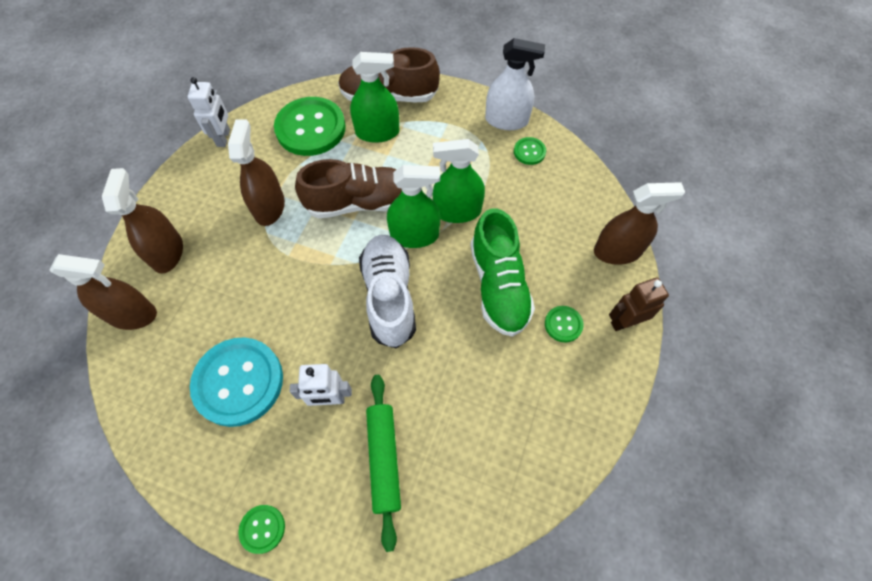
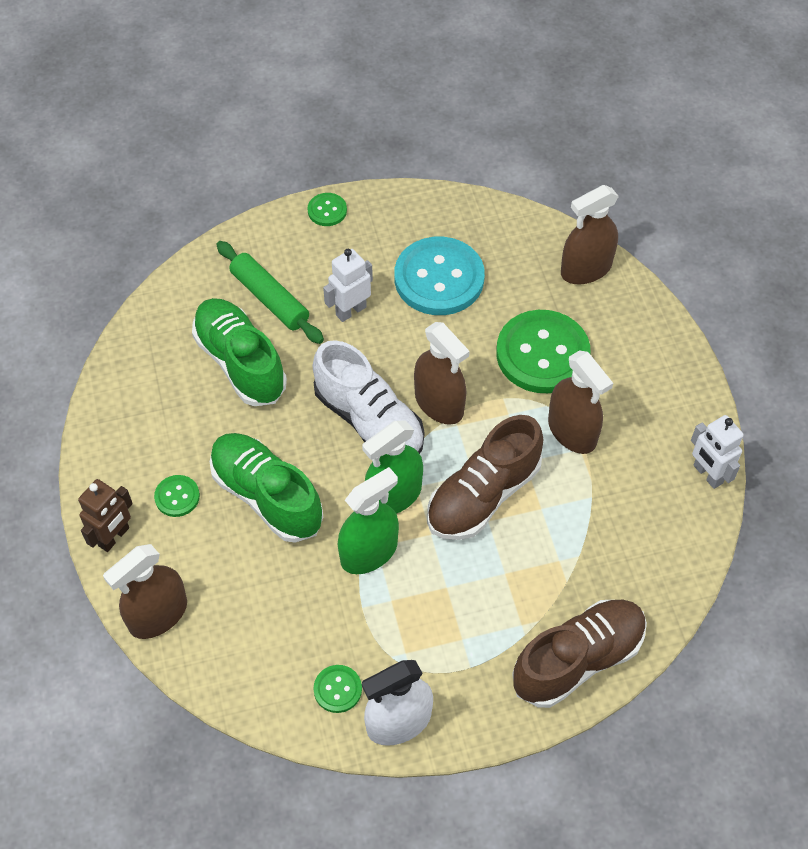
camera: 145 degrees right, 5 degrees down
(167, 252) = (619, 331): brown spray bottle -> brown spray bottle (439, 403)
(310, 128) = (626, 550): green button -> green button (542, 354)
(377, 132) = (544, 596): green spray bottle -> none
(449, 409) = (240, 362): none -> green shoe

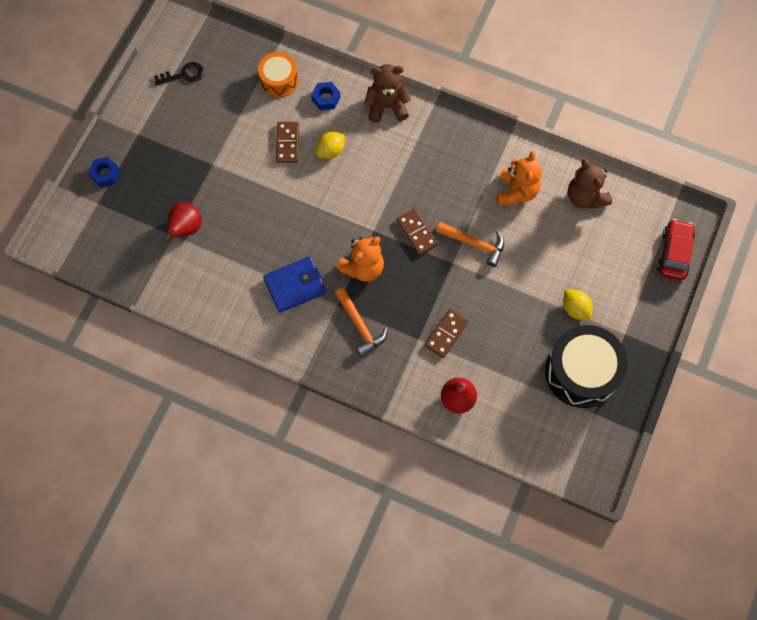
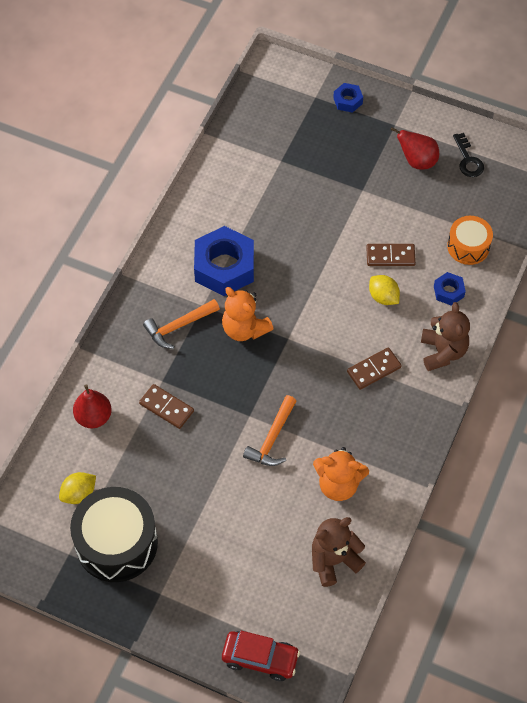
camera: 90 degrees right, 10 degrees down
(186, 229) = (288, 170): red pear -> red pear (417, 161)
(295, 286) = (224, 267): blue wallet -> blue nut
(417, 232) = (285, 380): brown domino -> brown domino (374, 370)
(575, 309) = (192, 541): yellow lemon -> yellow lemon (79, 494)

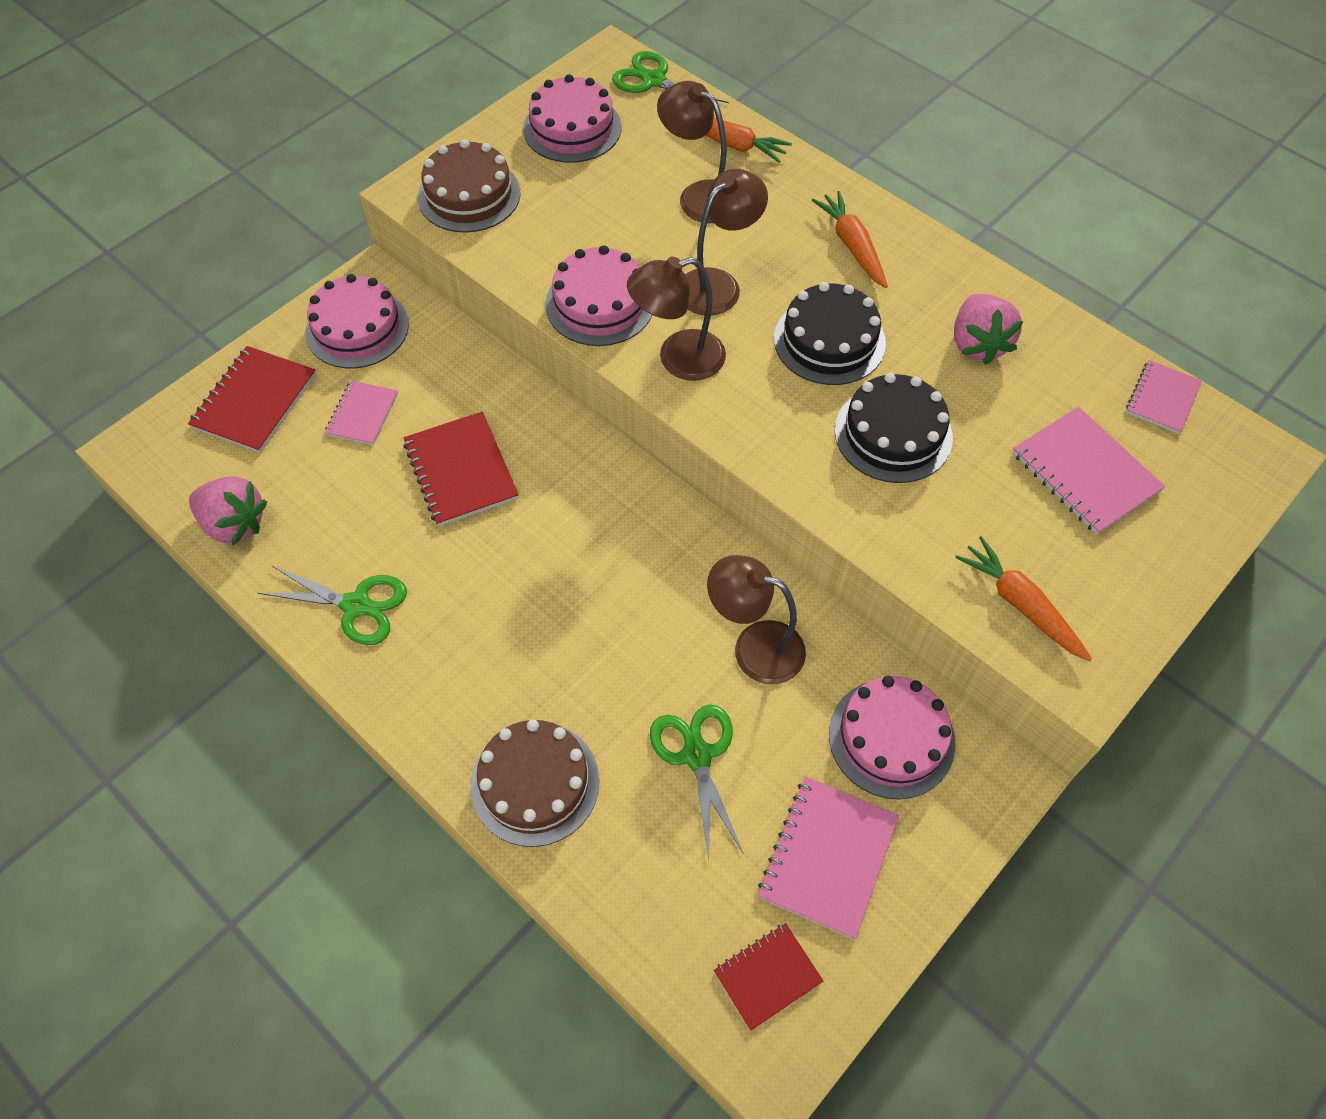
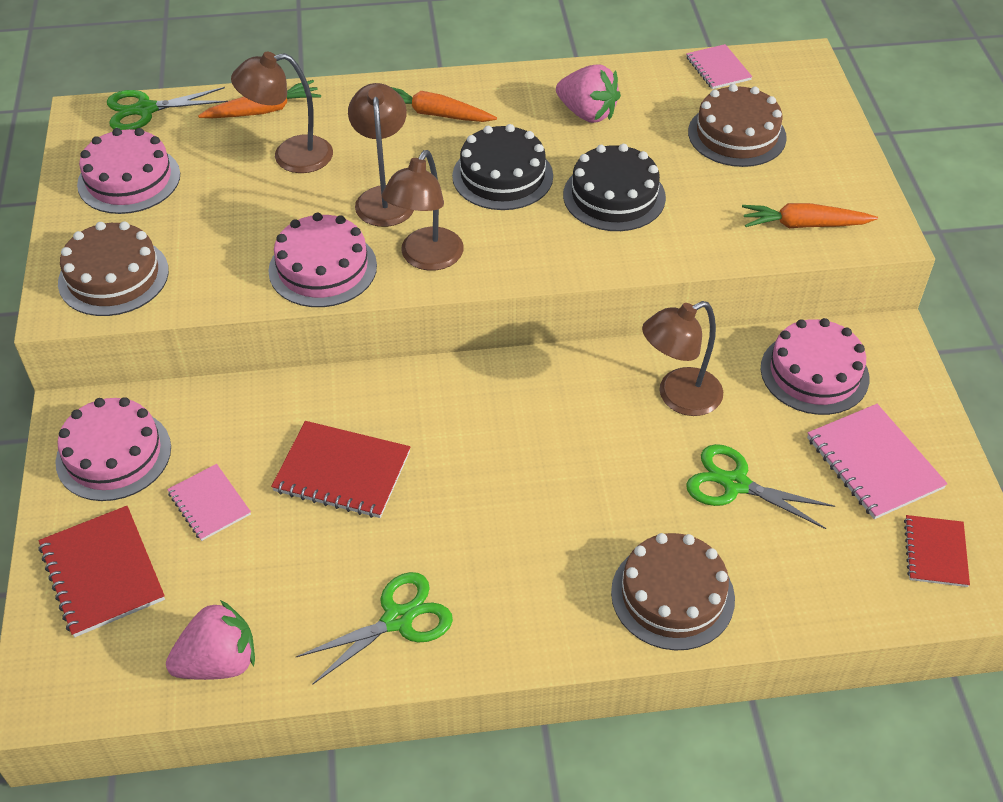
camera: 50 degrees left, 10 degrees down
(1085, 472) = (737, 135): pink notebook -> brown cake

################

Search the listing above for the string "spray" and return each line it appears on.

*Exercise response:*
(167, 252) = (619, 331): brown spray bottle -> brown spray bottle (439, 403)
(377, 132) = (544, 596): green spray bottle -> none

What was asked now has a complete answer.